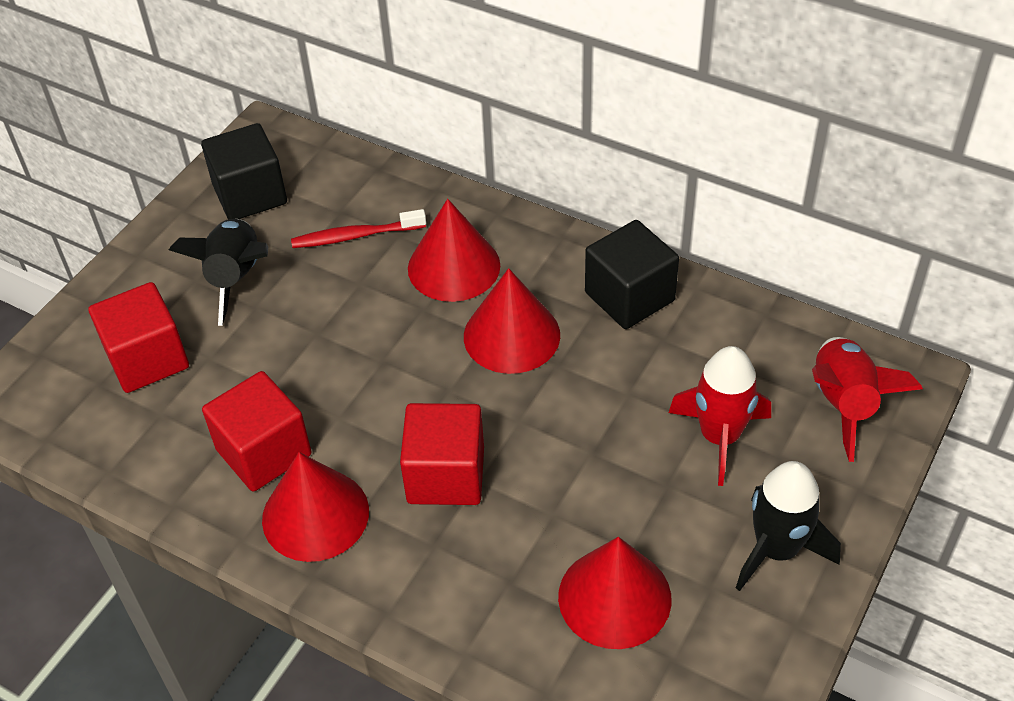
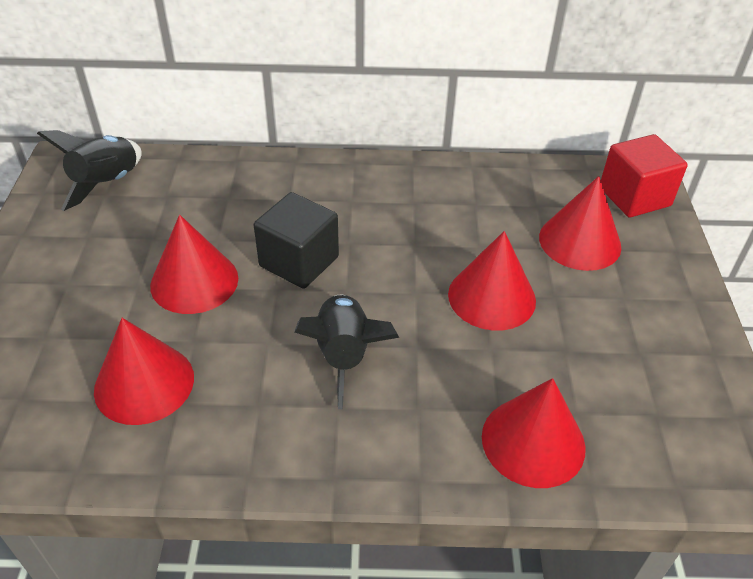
black cube: 2 -> 1
red cone: 4 -> 5
red cube: 3 -> 1
red rocket: 2 -> 0
red toothbrush: 1 -> 0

Work instructions:
Pictures are to be left out. Everything else in the records above gets repeated exactly.

Answer to this exercise:
black cube: 2 -> 1
red cone: 4 -> 5
red cube: 3 -> 1
red rocket: 2 -> 0
red toothbrush: 1 -> 0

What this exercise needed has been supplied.